▶ **Task data**
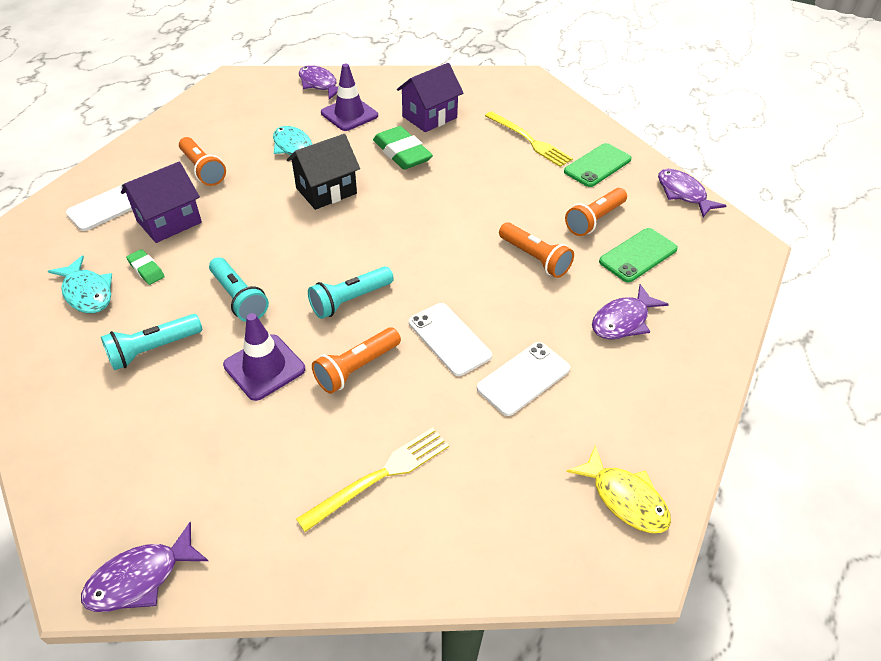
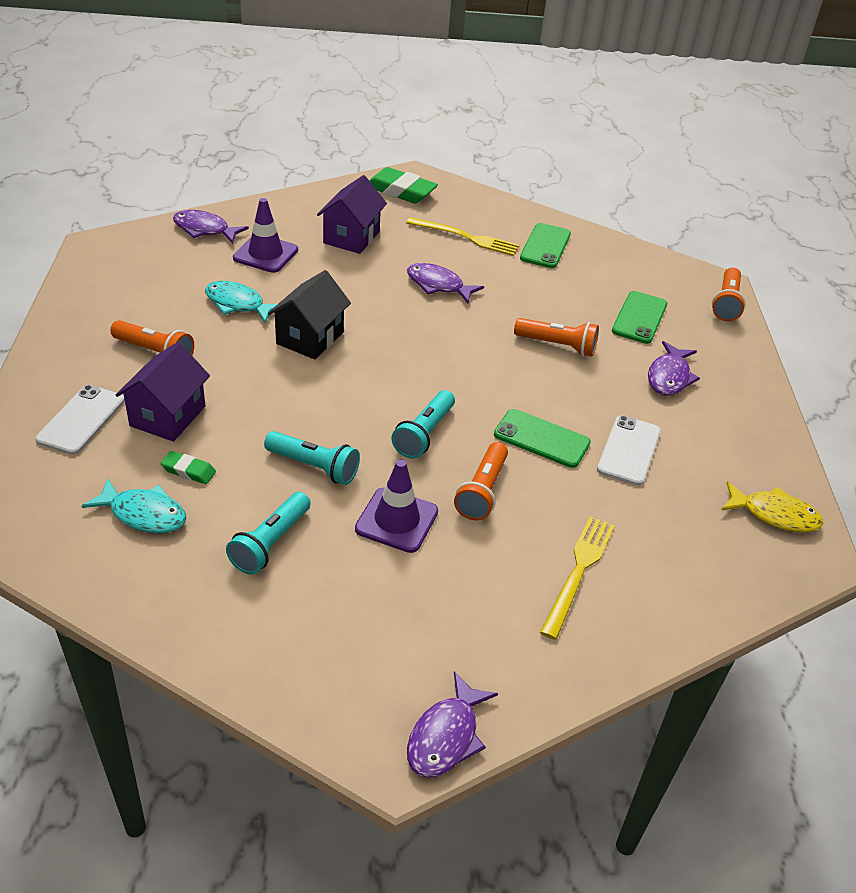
camera: 30 degrees left, 5 degrees down
(402, 153) = (354, 280): green eraser -> green eraser (400, 191)
(449, 339) = (541, 439): white phone -> green phone
(594, 220) = (581, 297): orange flashlight -> orange flashlight (726, 303)
(683, 194) = (635, 253): purple fish -> purple fish (438, 285)

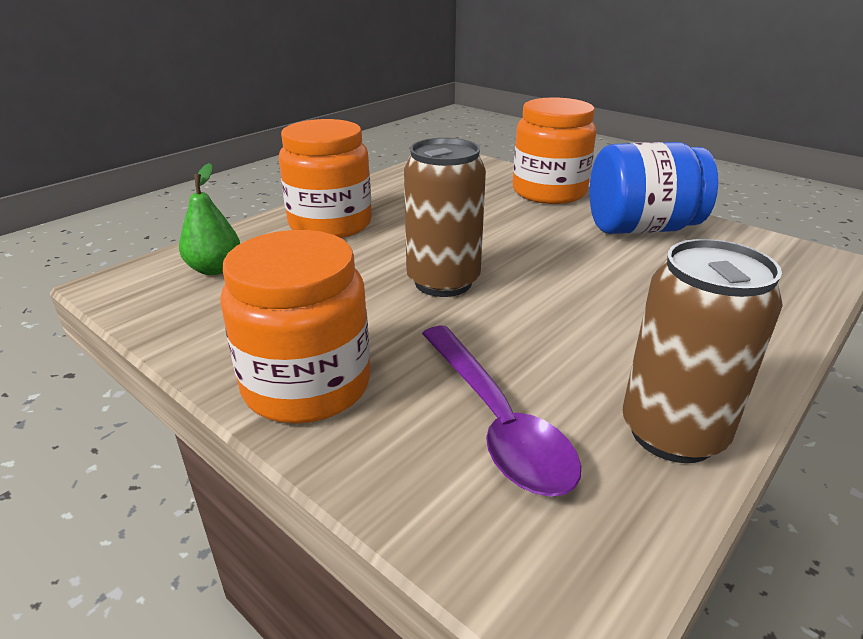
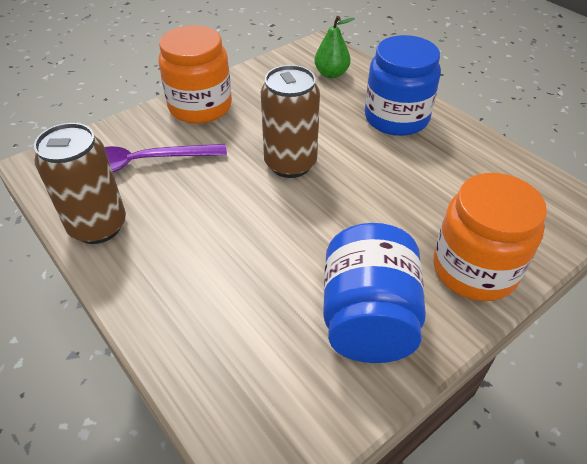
camera: 100 degrees right, 15 degrees up
(330, 224) = (396, 118): orange jar -> blue jar

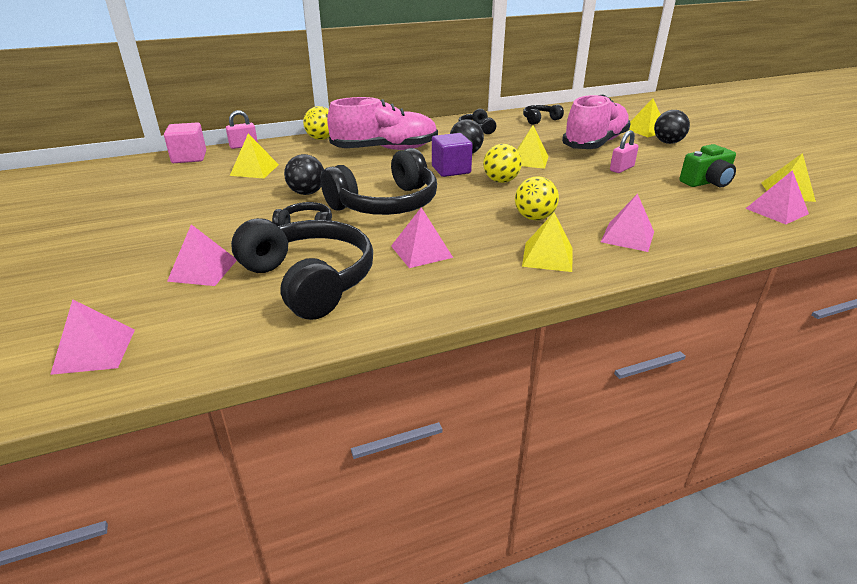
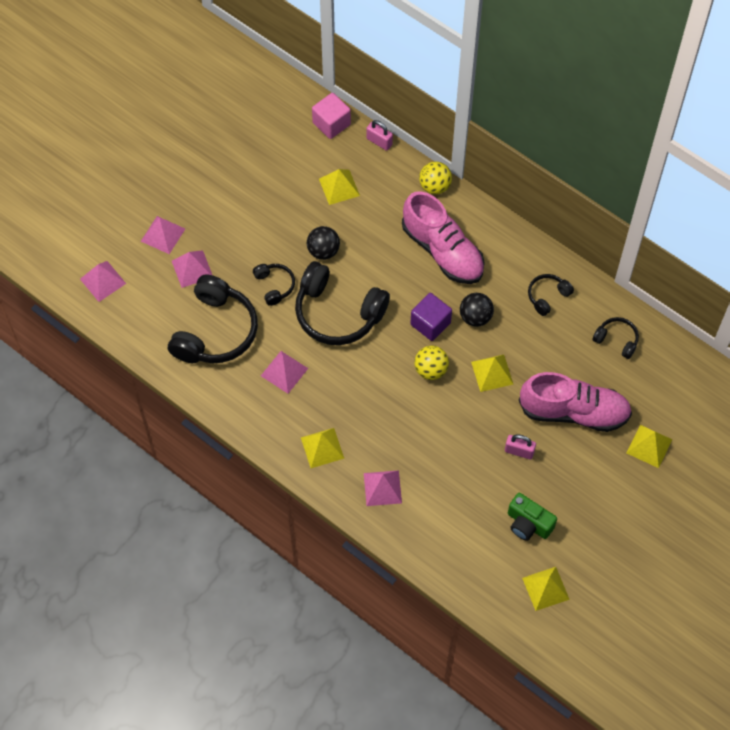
camera: 60 degrees right, 30 degrees up
(534, 218) = (376, 419): yellow ball -> none
(667, 142) = (621, 474): black ball -> none
(776, 211) = (495, 582): pink pyramid -> pink pyramid (163, 234)

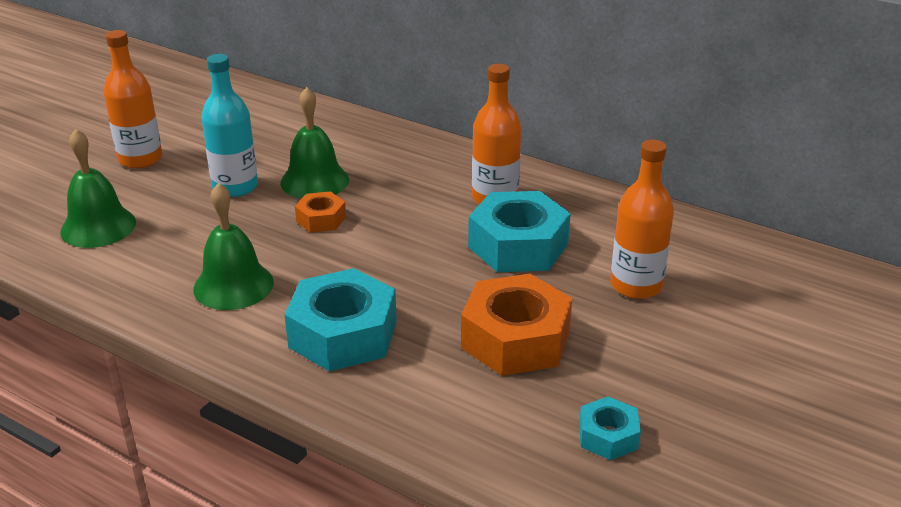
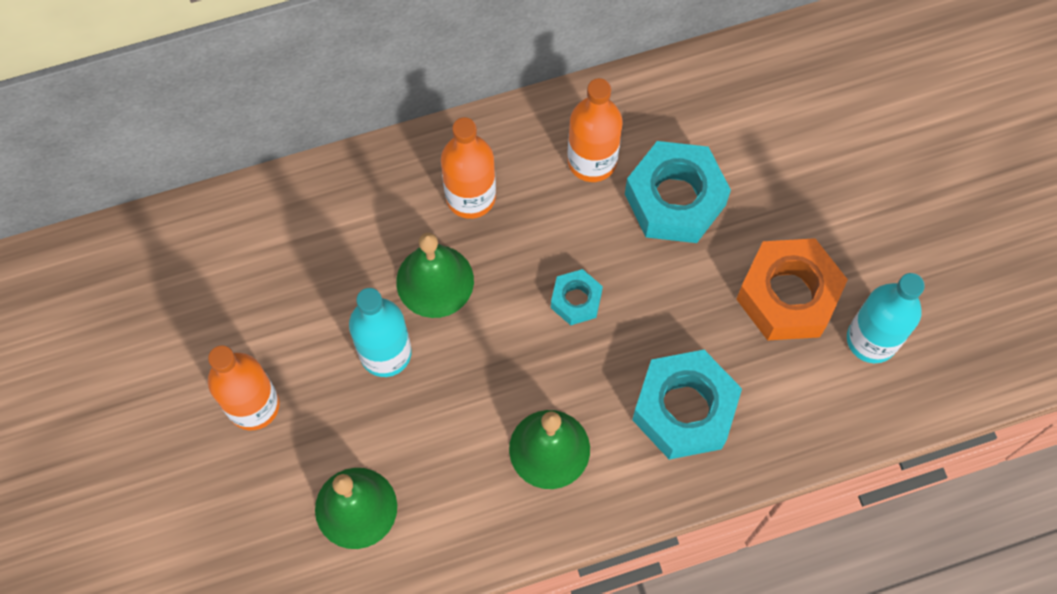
camera: 50 degrees left, 35 degrees up
(321, 219) = (505, 318): orange nut -> none
(540, 408) = (871, 339): none -> turquoise bottle
(608, 436) = (930, 321): turquoise nut -> turquoise nut (576, 300)
(636, 285) = (794, 162): orange bottle -> orange bottle (470, 197)

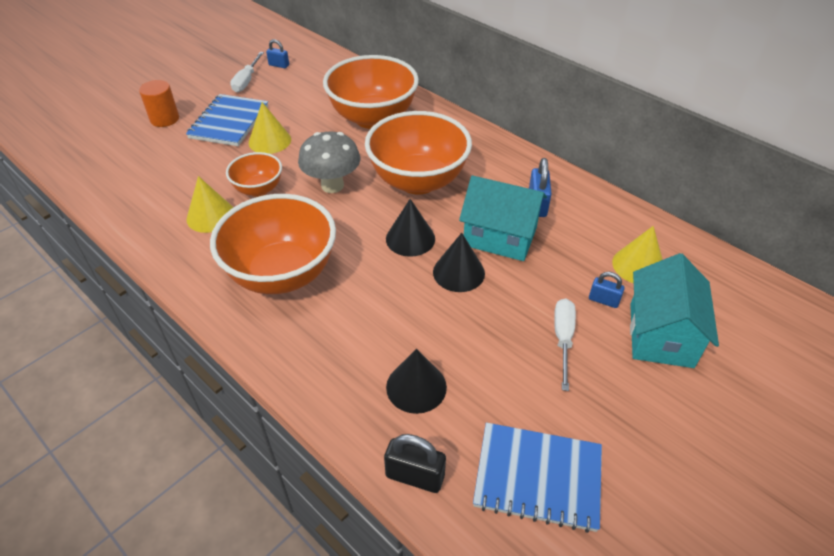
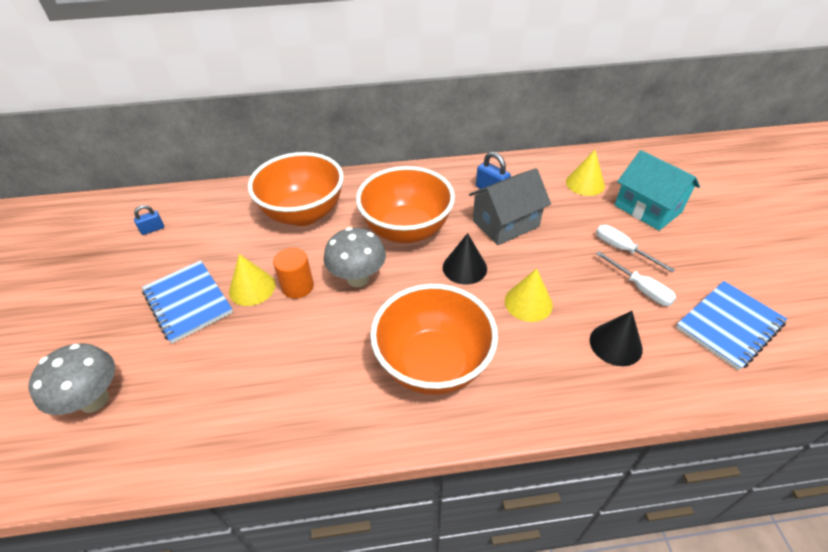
camera: 50 degrees left, 0 degrees up
(121, 137) = (94, 400): none -> grey mushroom
(164, 119) = (114, 348): orange cylinder -> orange cylinder (297, 286)
(211, 216) = (307, 379): yellow cone -> yellow cone (528, 302)
(247, 81) = (143, 260): white screwdriver -> white screwdriver (640, 288)
(258, 189) = (309, 327): orange bowl -> none
(415, 476) = (696, 389): black padlock -> none
(458, 272) = (522, 262): black cone -> none
(500, 236) = (505, 224): turquoise house -> grey house
(603, 300) = (602, 214): blue padlock -> none

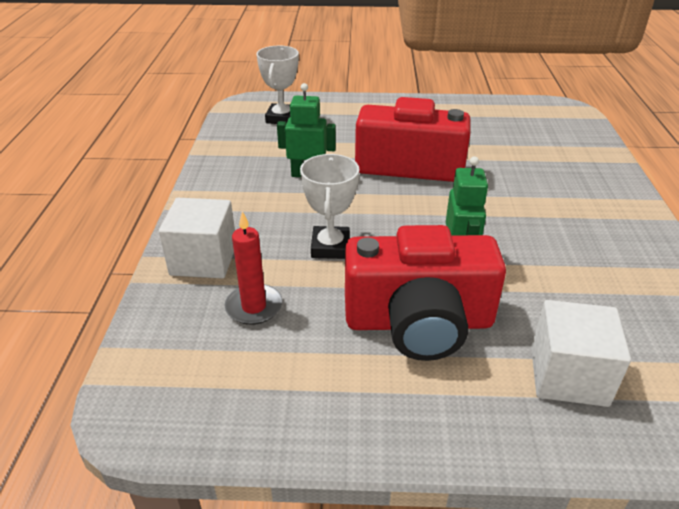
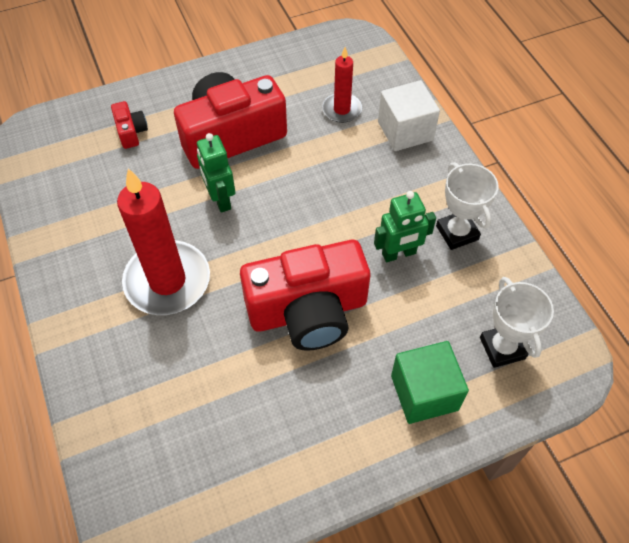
camera: 155 degrees right, 20 degrees up
(330, 247) = (323, 175): white trophy -> white trophy (457, 233)
(353, 115) = (424, 393): none -> green cube
(533, 212) = (167, 281): none -> red candle
(568, 375) = (131, 132): white cube -> red camera

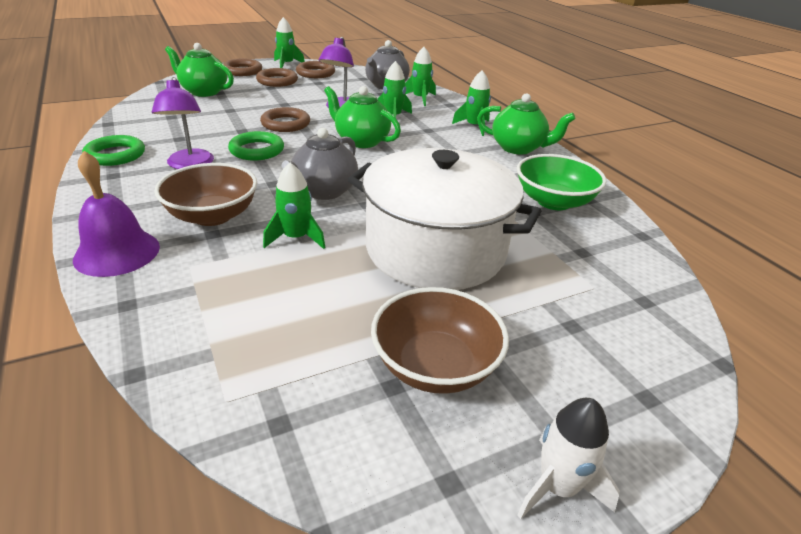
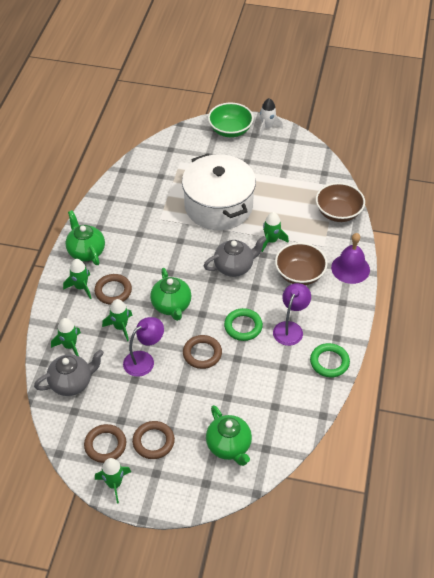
camera: 140 degrees left, 15 degrees up
(242, 71) = (168, 486): brown ring -> brown ring (113, 291)
(435, 366) = (267, 165): brown bowl -> brown bowl (338, 212)
(553, 201) = (130, 205): green bowl -> green bowl (230, 130)

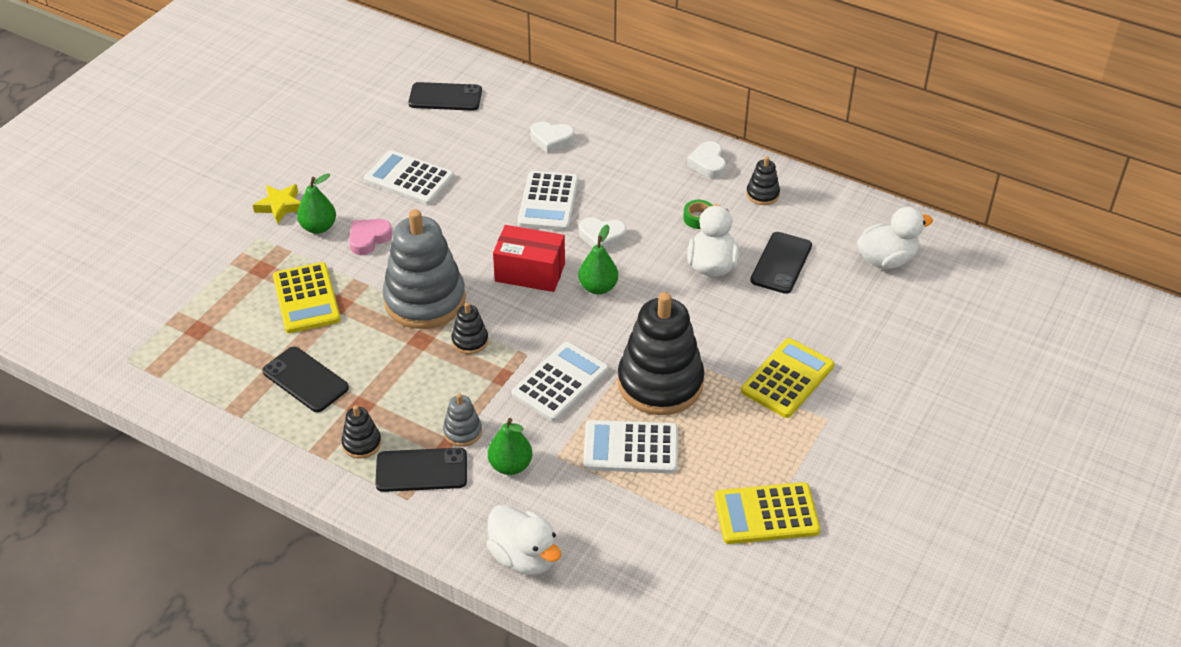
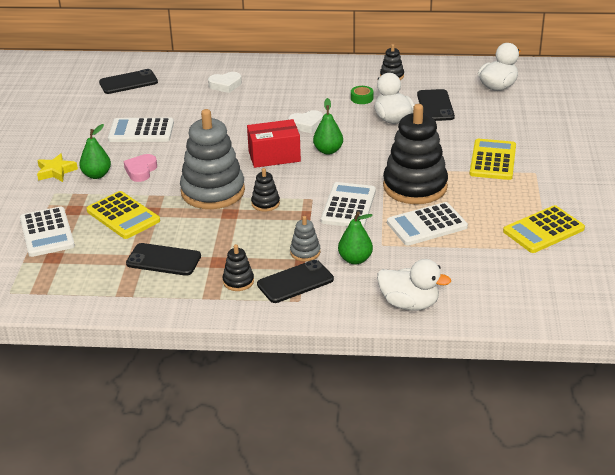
camera: 25 degrees left, 10 degrees down
(548, 202) = (253, 117): white calculator -> white calculator (47, 232)
(708, 163) = (342, 70): white heart -> none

▶ **Task details**
With the pictures left out, write out exactly the lines above from the one containing "(540, 408) = (871, 339): none" through the one containing "(121, 137) = (94, 400): none -> grey mushroom".

▶ **Written answer**
(540, 408) = (871, 339): none -> turquoise bottle
(608, 436) = (930, 321): turquoise nut -> turquoise nut (576, 300)
(636, 285) = (794, 162): orange bottle -> orange bottle (470, 197)

camera: 50 degrees left, 0 degrees up
(121, 137) = (94, 400): none -> grey mushroom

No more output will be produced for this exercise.